- [GOAL OF THE EXERCISE]:
As the answer, give every line of the records that includes the word "blue".
(WORKING DATA)
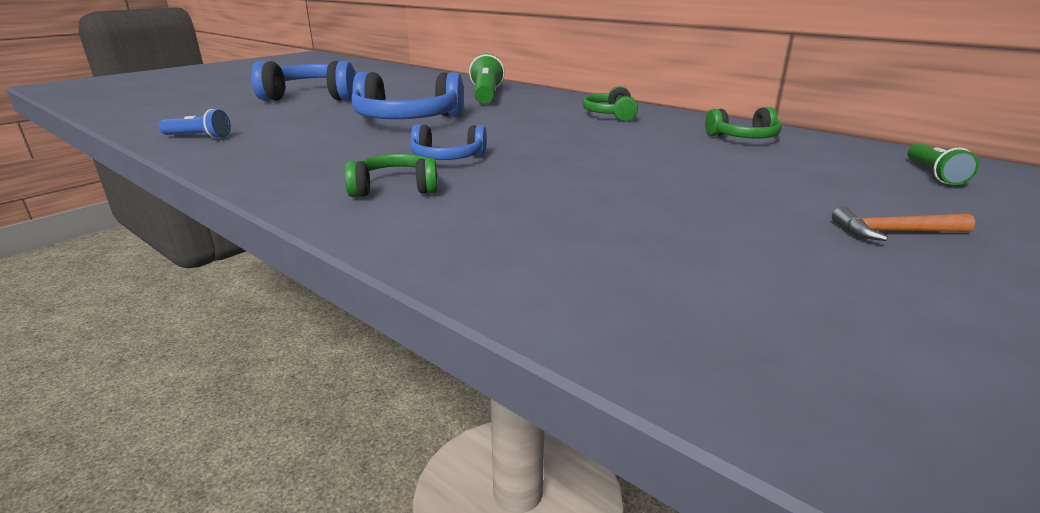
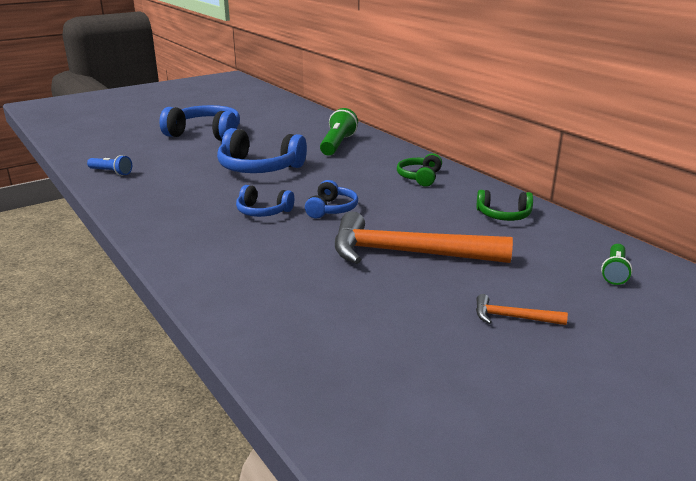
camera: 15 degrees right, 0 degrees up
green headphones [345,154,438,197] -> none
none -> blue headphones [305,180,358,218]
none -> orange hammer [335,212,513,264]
(End WORKING DATA)
(WORKING DATA)
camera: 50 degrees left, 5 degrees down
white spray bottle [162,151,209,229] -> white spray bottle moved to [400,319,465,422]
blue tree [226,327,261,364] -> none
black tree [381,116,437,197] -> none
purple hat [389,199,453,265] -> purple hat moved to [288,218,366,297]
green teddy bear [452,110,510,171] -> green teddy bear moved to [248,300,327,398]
(End WORKING DATA)
(WORKING DATA)
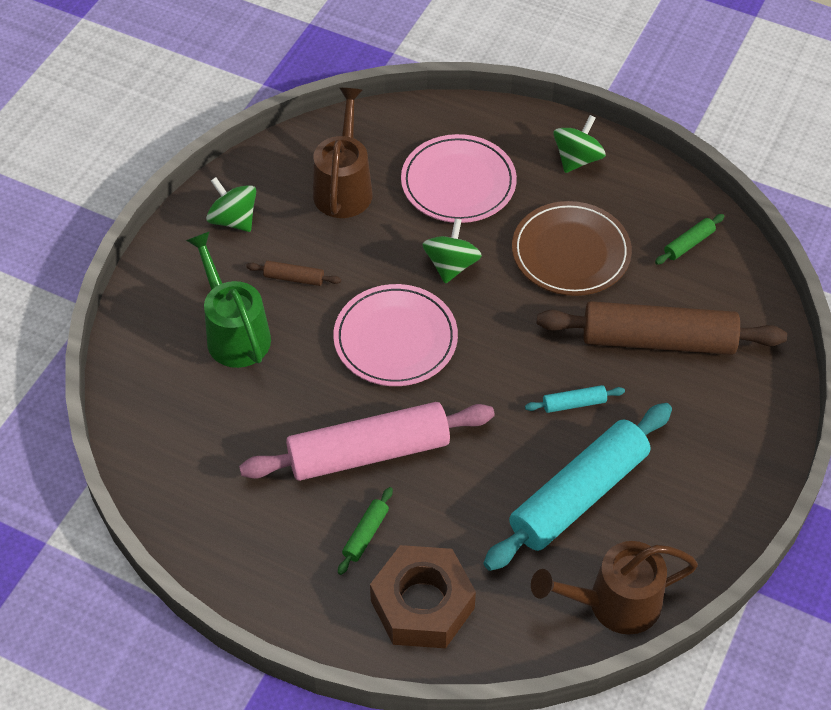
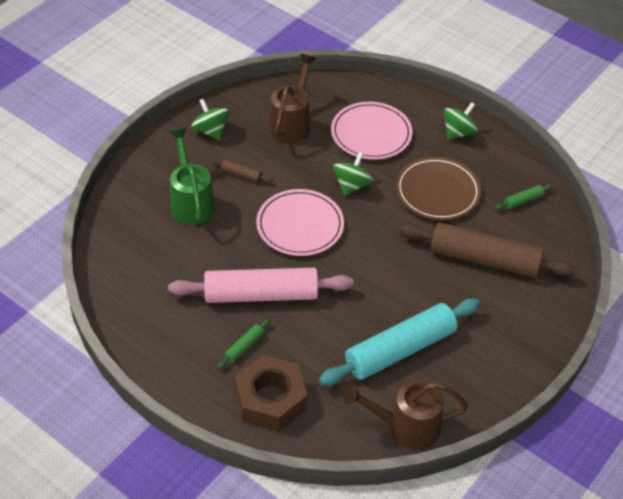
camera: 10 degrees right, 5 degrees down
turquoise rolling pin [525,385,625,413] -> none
(End WORKING DATA)
- [RESULT]:
none -> blue headphones [305,180,358,218]
blue tree [226,327,261,364] -> none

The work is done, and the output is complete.